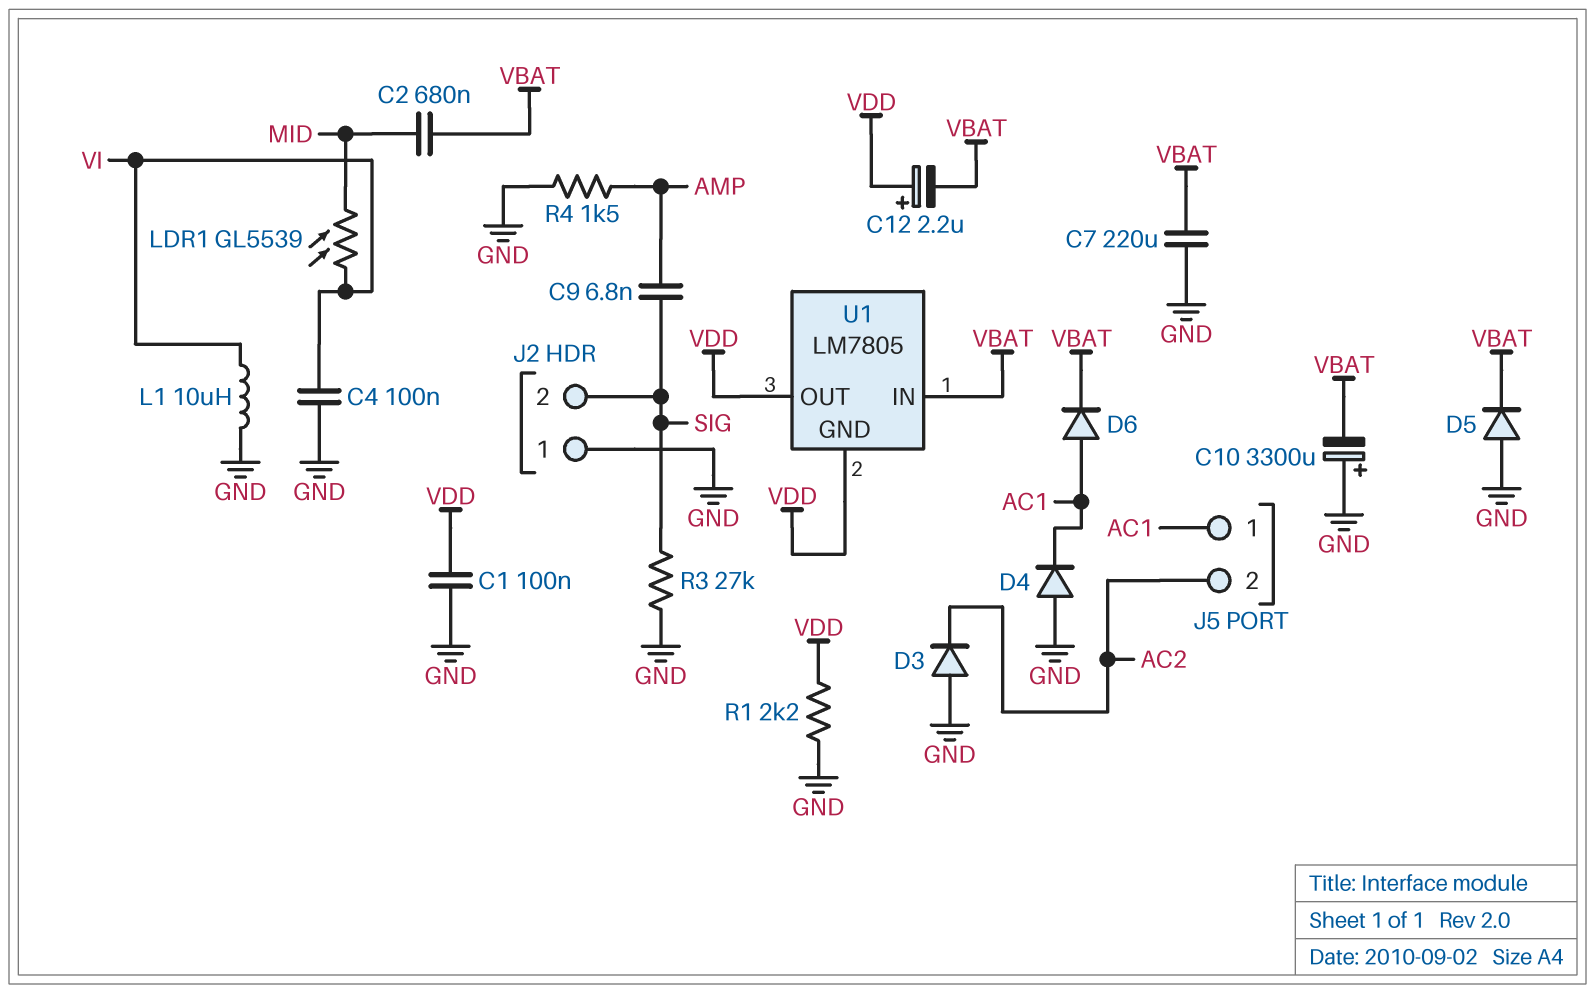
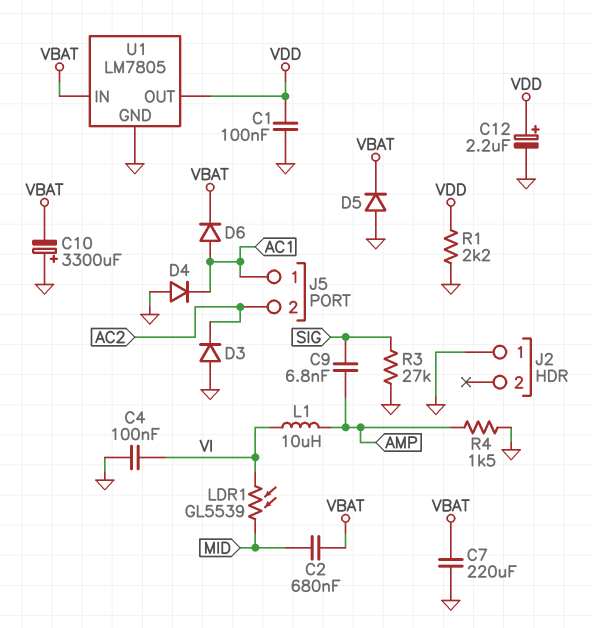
C12: 2.2uF (plus VDD, minus VBAT) -> 2.2uF (plus VDD, minus GND)
J2 pin 2: SIG -> none
L1: 10uH (GND, VI) -> 10uH (AMP, VI)
U1 pin GND: VDD -> GND

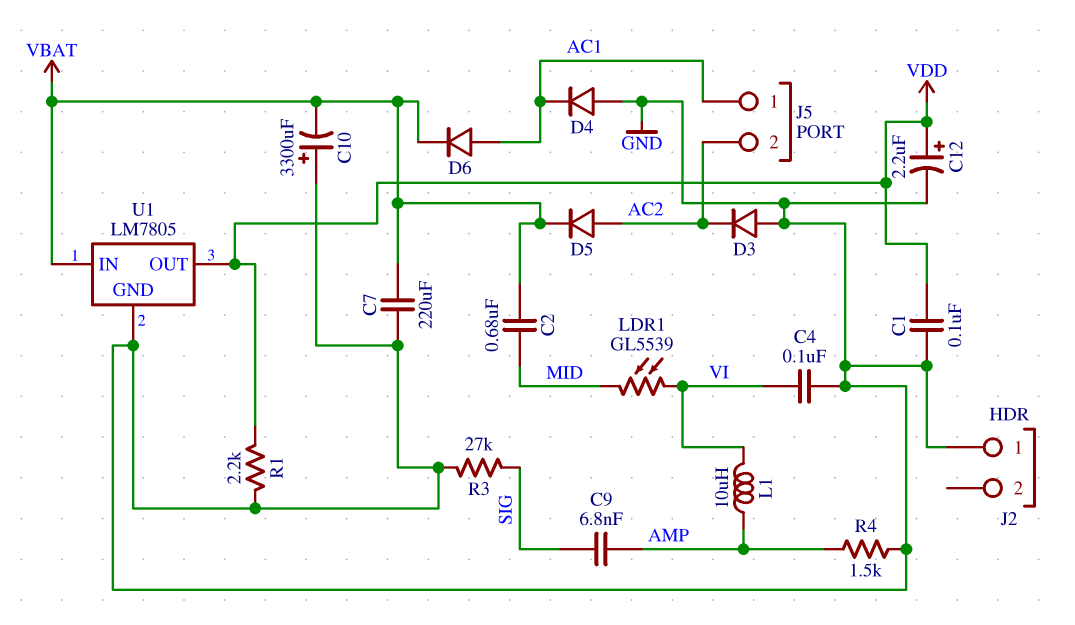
D5: diode (A GND, K VBAT) -> diode (A AC2, K VBAT)

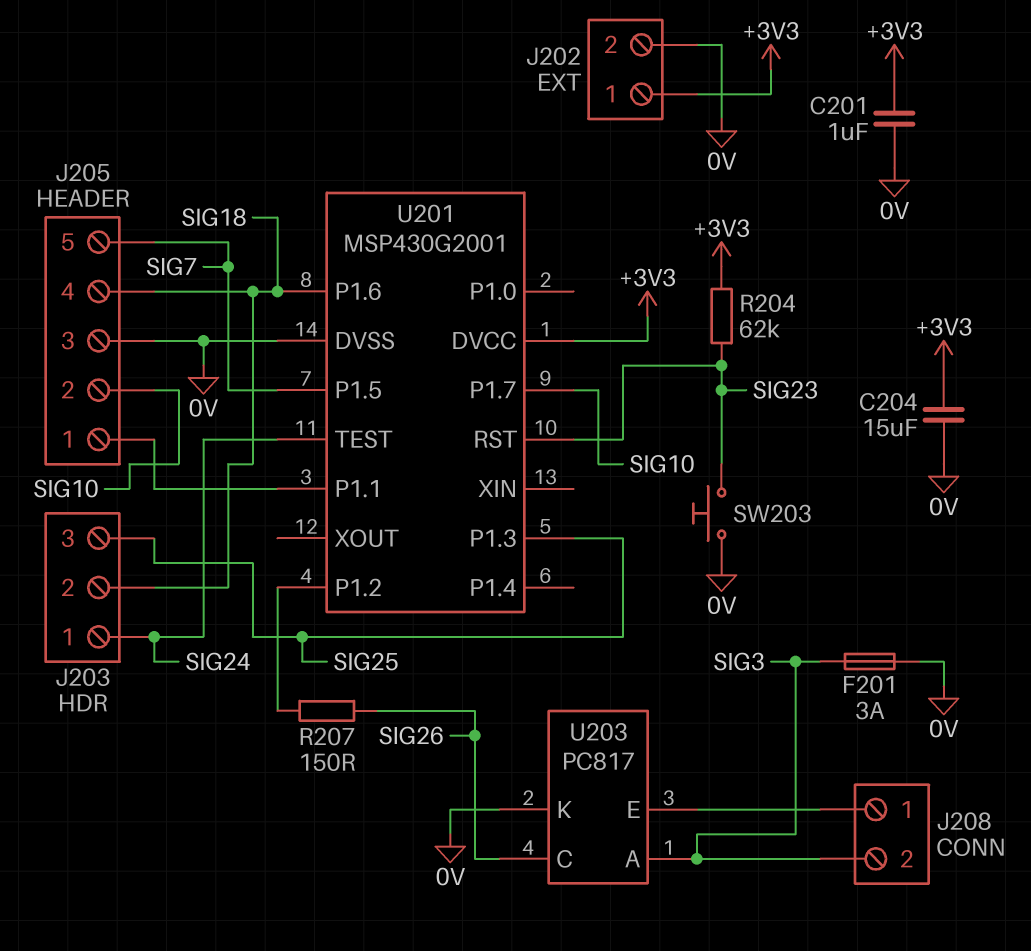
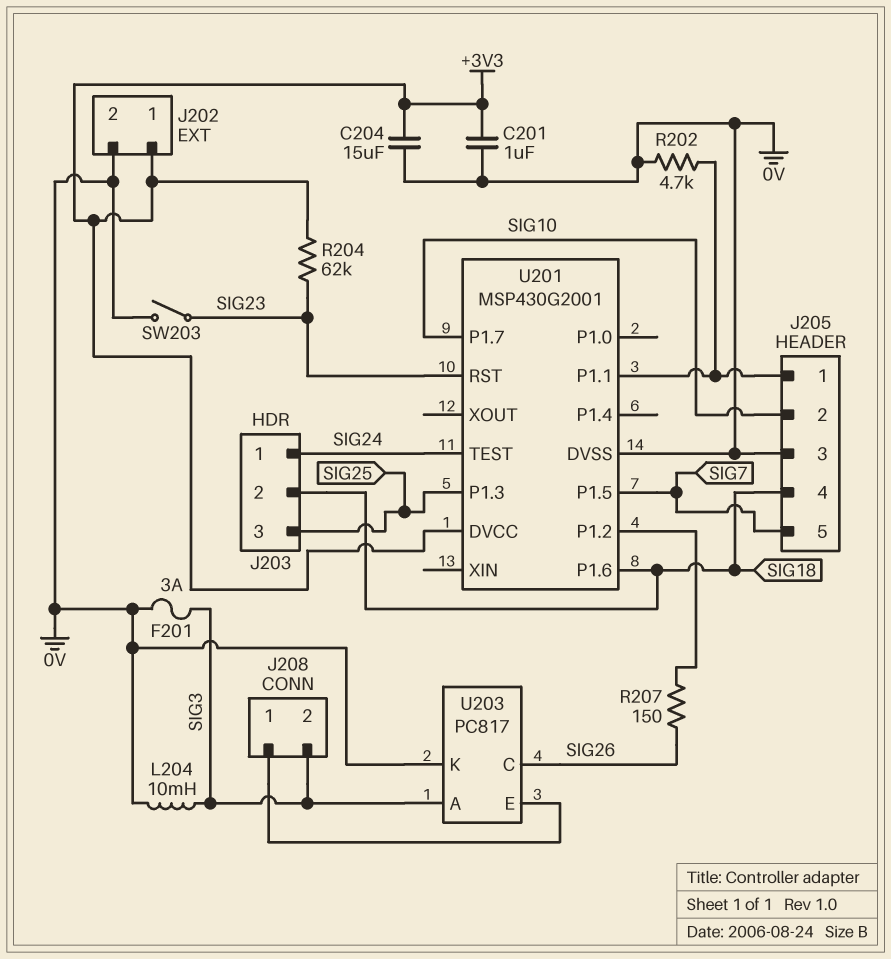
L204: none -> 10mH (0V, SIG3)
R202: none -> 4.7k (0V, J205/1)
SW203: button (0V, SIG23) -> switch (0V, SIG23)

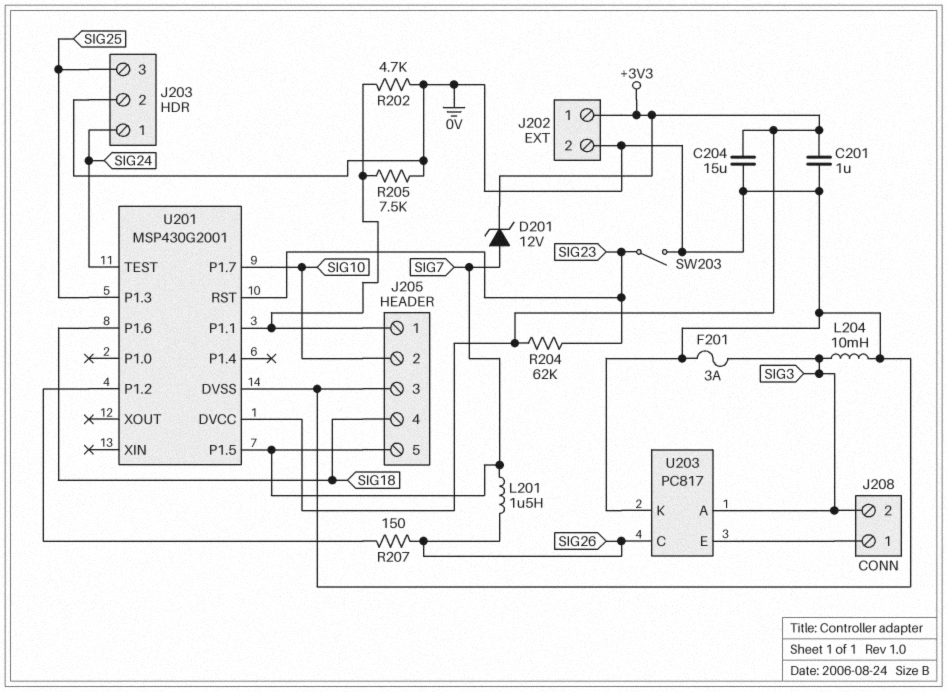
D201: none -> zener 12V (A SIG7, K +3V3)
J203 pin 2: SIG18 -> 0V
L201: none -> 1.5uH (SIG7, SIG26)
R205: none -> 7.5k (0V, J205/1)

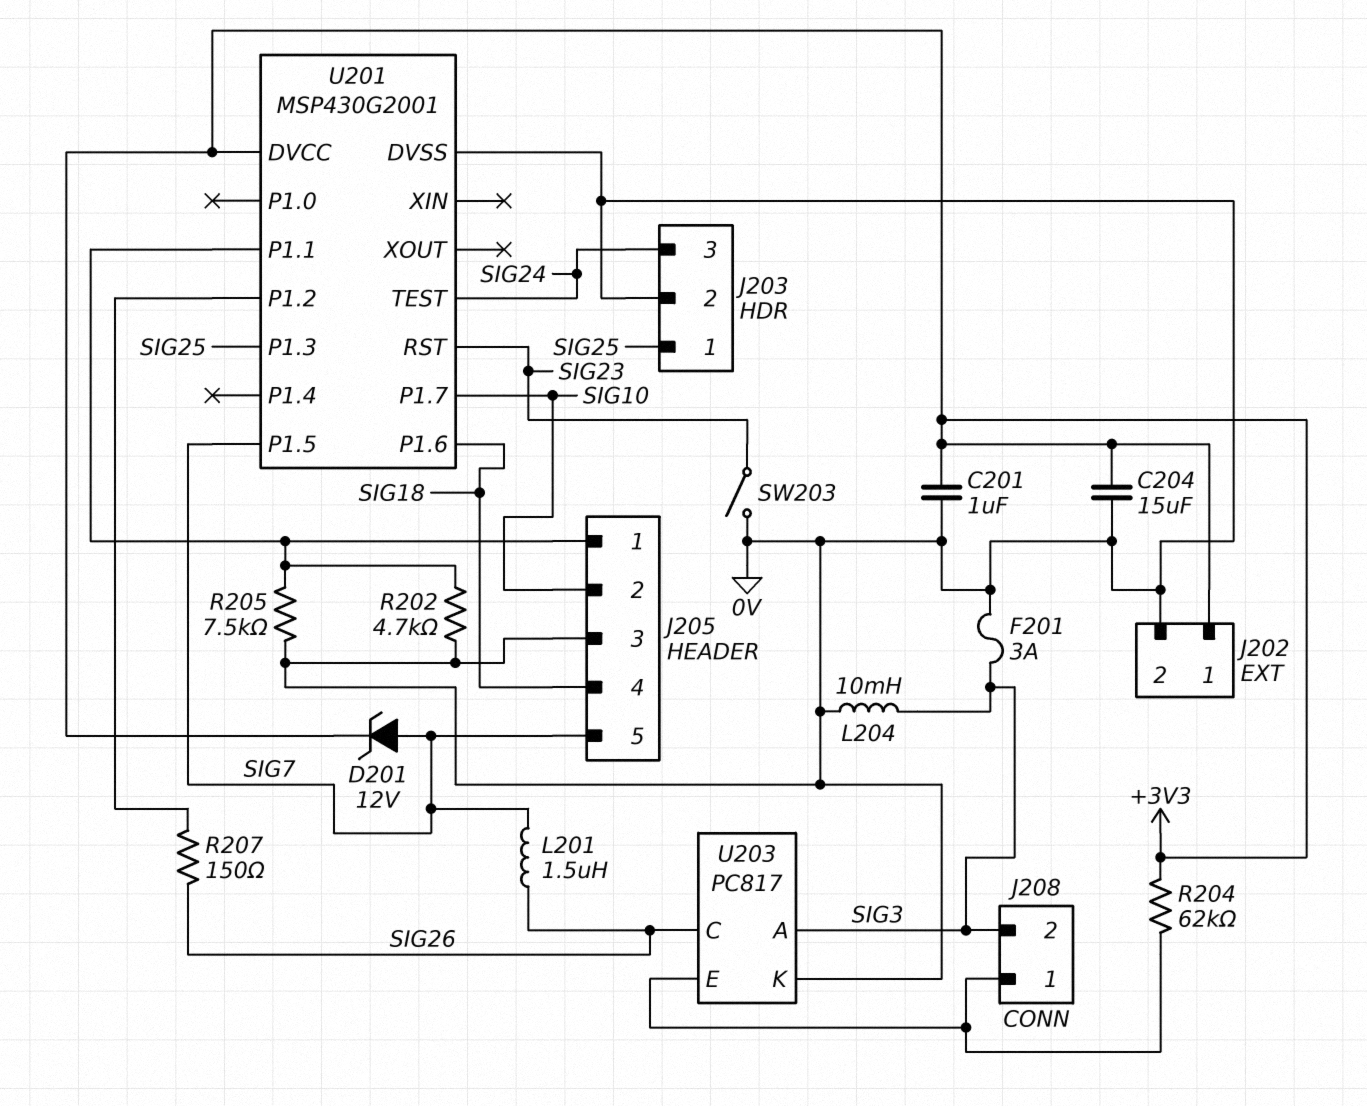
J203 pin 1: SIG24 -> SIG25
J203 pin 3: SIG25 -> SIG24
R204: 62k (+3V3, SIG23) -> 62k (+3V3, J208/1)

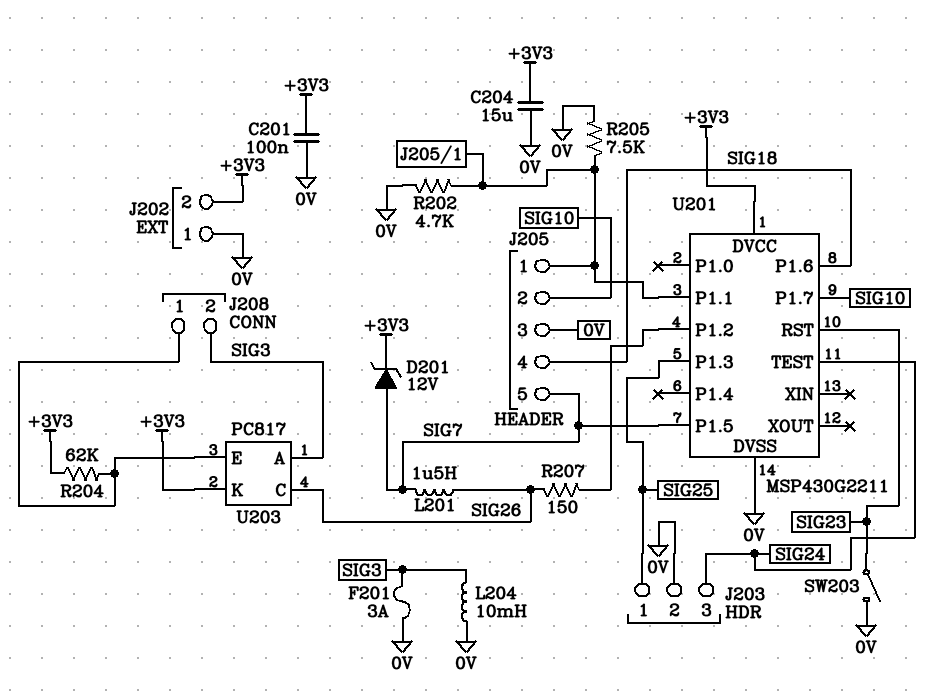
C201: 1uF (+3V3, 0V) -> 100nF (+3V3, 0V)
J202 pin 1: +3V3 -> 0V
J202 pin 2: 0V -> +3V3
U201: MSP430G2001 -> MSP430G2211
U203 pin K: 0V -> +3V3

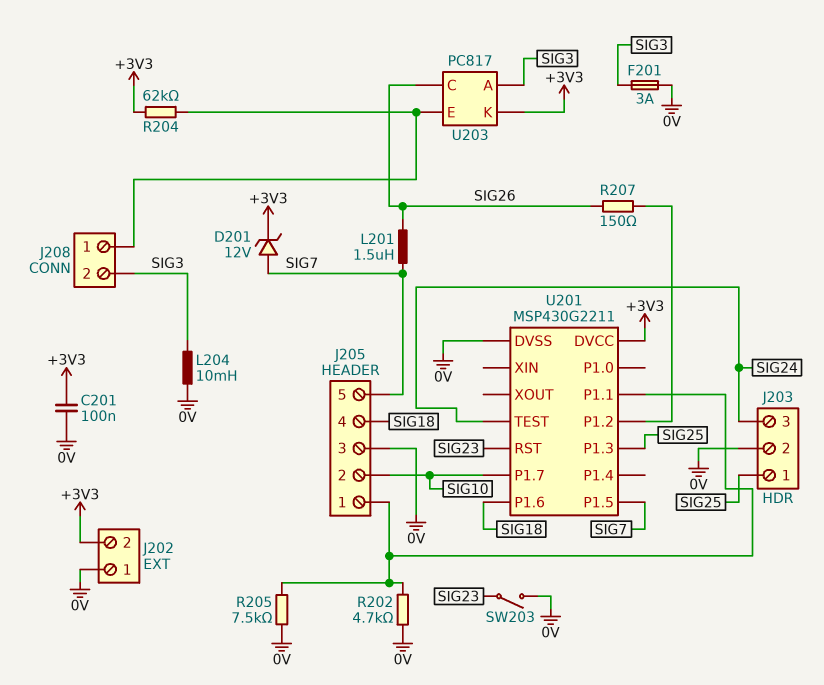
C204: 15uF (+3V3, 0V) -> none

** What you have to do **
Scan the listing above and tally the lines that include the string "VBAT". Write the total and nothing more.

** Answer to the exercise **
2